Retype each entry below exactly as it stands.
------------
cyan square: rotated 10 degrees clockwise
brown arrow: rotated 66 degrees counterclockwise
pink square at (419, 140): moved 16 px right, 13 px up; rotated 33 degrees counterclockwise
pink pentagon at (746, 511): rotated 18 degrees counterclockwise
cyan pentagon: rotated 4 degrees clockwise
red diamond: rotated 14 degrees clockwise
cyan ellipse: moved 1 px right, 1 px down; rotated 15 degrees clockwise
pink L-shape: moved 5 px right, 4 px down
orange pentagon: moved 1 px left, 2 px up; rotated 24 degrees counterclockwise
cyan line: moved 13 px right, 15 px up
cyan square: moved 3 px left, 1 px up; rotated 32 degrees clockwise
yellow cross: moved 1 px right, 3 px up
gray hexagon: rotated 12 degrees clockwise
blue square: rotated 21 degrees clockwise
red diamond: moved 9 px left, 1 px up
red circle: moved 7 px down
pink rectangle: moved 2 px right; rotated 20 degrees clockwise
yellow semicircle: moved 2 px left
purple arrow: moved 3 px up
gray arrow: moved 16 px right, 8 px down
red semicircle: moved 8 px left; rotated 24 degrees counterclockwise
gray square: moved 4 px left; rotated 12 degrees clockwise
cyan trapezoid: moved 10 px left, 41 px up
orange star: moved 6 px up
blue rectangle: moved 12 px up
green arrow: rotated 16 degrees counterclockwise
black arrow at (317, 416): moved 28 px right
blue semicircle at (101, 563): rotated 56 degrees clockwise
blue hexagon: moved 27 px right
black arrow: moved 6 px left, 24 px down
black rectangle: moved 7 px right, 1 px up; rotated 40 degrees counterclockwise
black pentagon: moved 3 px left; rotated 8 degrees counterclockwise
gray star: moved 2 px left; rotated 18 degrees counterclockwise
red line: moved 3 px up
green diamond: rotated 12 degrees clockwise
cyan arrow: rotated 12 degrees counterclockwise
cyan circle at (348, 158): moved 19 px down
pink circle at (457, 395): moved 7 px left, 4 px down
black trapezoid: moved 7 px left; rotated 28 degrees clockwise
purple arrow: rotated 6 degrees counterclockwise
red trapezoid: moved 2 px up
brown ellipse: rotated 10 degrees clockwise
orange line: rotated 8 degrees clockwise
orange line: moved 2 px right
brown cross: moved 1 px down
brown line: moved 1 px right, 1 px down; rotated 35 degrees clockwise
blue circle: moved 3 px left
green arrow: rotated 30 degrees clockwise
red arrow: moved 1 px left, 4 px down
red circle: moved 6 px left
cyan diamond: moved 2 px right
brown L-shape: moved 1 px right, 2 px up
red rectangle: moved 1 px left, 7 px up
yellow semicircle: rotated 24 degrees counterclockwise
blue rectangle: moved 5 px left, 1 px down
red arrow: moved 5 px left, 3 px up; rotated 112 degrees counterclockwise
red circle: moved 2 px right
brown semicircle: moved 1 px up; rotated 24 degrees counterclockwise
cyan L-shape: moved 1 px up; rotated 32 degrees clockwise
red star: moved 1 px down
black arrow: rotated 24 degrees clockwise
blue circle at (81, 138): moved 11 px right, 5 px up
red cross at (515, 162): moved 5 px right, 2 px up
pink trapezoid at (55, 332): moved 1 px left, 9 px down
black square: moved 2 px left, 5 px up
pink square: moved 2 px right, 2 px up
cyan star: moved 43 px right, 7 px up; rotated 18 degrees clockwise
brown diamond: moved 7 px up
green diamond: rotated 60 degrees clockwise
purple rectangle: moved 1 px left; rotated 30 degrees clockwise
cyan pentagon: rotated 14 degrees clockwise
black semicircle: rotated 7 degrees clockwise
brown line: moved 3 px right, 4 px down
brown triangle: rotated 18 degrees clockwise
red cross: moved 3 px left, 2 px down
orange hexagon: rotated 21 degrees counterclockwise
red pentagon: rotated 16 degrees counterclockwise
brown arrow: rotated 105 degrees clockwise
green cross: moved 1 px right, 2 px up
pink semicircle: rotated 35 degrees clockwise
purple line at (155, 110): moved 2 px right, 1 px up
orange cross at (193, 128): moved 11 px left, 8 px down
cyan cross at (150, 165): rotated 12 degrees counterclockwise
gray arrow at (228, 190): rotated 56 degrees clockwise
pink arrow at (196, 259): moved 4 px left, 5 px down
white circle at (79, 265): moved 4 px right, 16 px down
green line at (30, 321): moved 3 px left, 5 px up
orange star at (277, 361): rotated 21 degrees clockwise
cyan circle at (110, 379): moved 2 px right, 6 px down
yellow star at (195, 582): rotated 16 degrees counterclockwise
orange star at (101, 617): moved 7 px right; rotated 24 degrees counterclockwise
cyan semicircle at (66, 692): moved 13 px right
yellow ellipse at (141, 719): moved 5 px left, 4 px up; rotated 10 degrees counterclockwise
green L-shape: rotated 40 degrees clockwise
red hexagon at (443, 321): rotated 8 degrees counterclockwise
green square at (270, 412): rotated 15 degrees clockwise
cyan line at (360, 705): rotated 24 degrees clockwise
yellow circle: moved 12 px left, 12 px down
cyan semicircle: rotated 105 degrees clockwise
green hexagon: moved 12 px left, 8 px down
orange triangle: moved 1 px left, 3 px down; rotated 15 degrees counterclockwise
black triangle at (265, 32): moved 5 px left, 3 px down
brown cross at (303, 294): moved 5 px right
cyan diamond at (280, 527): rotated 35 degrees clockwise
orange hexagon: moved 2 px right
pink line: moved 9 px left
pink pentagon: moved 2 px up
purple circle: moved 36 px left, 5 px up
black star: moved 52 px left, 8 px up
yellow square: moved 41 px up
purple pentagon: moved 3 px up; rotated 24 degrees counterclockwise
------------
### Exercise output
cyan square: rotated 10 degrees clockwise
brown arrow: rotated 66 degrees counterclockwise
pink square at (419, 140): moved 16 px right, 13 px up; rotated 33 degrees counterclockwise
pink pentagon at (746, 511): rotated 18 degrees counterclockwise
cyan pentagon: rotated 4 degrees clockwise
red diamond: rotated 14 degrees clockwise
cyan ellipse: moved 1 px right, 1 px down; rotated 15 degrees clockwise
pink L-shape: moved 5 px right, 4 px down
orange pentagon: moved 1 px left, 2 px up; rotated 24 degrees counterclockwise
cyan line: moved 13 px right, 15 px up
cyan square: moved 3 px left, 1 px up; rotated 32 degrees clockwise
yellow cross: moved 1 px right, 3 px up
gray hexagon: rotated 12 degrees clockwise
blue square: rotated 21 degrees clockwise
red diamond: moved 9 px left, 1 px up
red circle: moved 7 px down
pink rectangle: moved 2 px right; rotated 20 degrees clockwise
yellow semicircle: moved 2 px left
purple arrow: moved 3 px up
gray arrow: moved 16 px right, 8 px down
red semicircle: moved 8 px left; rotated 24 degrees counterclockwise
gray square: moved 4 px left; rotated 12 degrees clockwise
cyan trapezoid: moved 10 px left, 41 px up
orange star: moved 6 px up
blue rectangle: moved 12 px up
green arrow: rotated 16 degrees counterclockwise
black arrow at (317, 416): moved 28 px right
blue semicircle at (101, 563): rotated 56 degrees clockwise
blue hexagon: moved 27 px right
black arrow: moved 6 px left, 24 px down
black rectangle: moved 7 px right, 1 px up; rotated 40 degrees counterclockwise
black pentagon: moved 3 px left; rotated 8 degrees counterclockwise
gray star: moved 2 px left; rotated 18 degrees counterclockwise
red line: moved 3 px up
green diamond: rotated 12 degrees clockwise
cyan arrow: rotated 12 degrees counterclockwise
cyan circle at (348, 158): moved 19 px down
pink circle at (457, 395): moved 7 px left, 4 px down
black trapezoid: moved 7 px left; rotated 28 degrees clockwise
purple arrow: rotated 6 degrees counterclockwise
red trapezoid: moved 2 px up
brown ellipse: rotated 10 degrees clockwise
orange line: rotated 8 degrees clockwise
orange line: moved 2 px right
brown cross: moved 1 px down
brown line: moved 1 px right, 1 px down; rotated 35 degrees clockwise
blue circle: moved 3 px left
green arrow: rotated 30 degrees clockwise
red arrow: moved 1 px left, 4 px down
red circle: moved 6 px left
cyan diamond: moved 2 px right
brown L-shape: moved 1 px right, 2 px up
red rectangle: moved 1 px left, 7 px up
yellow semicircle: rotated 24 degrees counterclockwise
blue rectangle: moved 5 px left, 1 px down
red arrow: moved 5 px left, 3 px up; rotated 112 degrees counterclockwise
red circle: moved 2 px right
brown semicircle: moved 1 px up; rotated 24 degrees counterclockwise
cyan L-shape: moved 1 px up; rotated 32 degrees clockwise
red star: moved 1 px down
black arrow: rotated 24 degrees clockwise
blue circle at (81, 138): moved 11 px right, 5 px up
red cross at (515, 162): moved 5 px right, 2 px up
pink trapezoid at (55, 332): moved 1 px left, 9 px down
black square: moved 2 px left, 5 px up
pink square: moved 2 px right, 2 px up
cyan star: moved 43 px right, 7 px up; rotated 18 degrees clockwise
brown diamond: moved 7 px up
green diamond: rotated 60 degrees clockwise
purple rectangle: moved 1 px left; rotated 30 degrees clockwise
cyan pentagon: rotated 14 degrees clockwise
black semicircle: rotated 7 degrees clockwise
brown line: moved 3 px right, 4 px down
brown triangle: rotated 18 degrees clockwise
red cross: moved 3 px left, 2 px down
orange hexagon: rotated 21 degrees counterclockwise
red pentagon: rotated 16 degrees counterclockwise
brown arrow: rotated 105 degrees clockwise
green cross: moved 1 px right, 2 px up
pink semicircle: rotated 35 degrees clockwise
purple line at (155, 110): moved 2 px right, 1 px up
orange cross at (193, 128): moved 11 px left, 8 px down
cyan cross at (150, 165): rotated 12 degrees counterclockwise
gray arrow at (228, 190): rotated 56 degrees clockwise
pink arrow at (196, 259): moved 4 px left, 5 px down
white circle at (79, 265): moved 4 px right, 16 px down
green line at (30, 321): moved 3 px left, 5 px up
orange star at (277, 361): rotated 21 degrees clockwise
cyan circle at (110, 379): moved 2 px right, 6 px down
yellow star at (195, 582): rotated 16 degrees counterclockwise
orange star at (101, 617): moved 7 px right; rotated 24 degrees counterclockwise
cyan semicircle at (66, 692): moved 13 px right
yellow ellipse at (141, 719): moved 5 px left, 4 px up; rotated 10 degrees counterclockwise
green L-shape: rotated 40 degrees clockwise
red hexagon at (443, 321): rotated 8 degrees counterclockwise
green square at (270, 412): rotated 15 degrees clockwise
cyan line at (360, 705): rotated 24 degrees clockwise
yellow circle: moved 12 px left, 12 px down
cyan semicircle: rotated 105 degrees clockwise
green hexagon: moved 12 px left, 8 px down
orange triangle: moved 1 px left, 3 px down; rotated 15 degrees counterclockwise
black triangle at (265, 32): moved 5 px left, 3 px down
brown cross at (303, 294): moved 5 px right
cyan diamond at (280, 527): rotated 35 degrees clockwise
orange hexagon: moved 2 px right
pink line: moved 9 px left
pink pentagon: moved 2 px up
purple circle: moved 36 px left, 5 px up
black star: moved 52 px left, 8 px up
yellow square: moved 41 px up
purple pentagon: moved 3 px up; rotated 24 degrees counterclockwise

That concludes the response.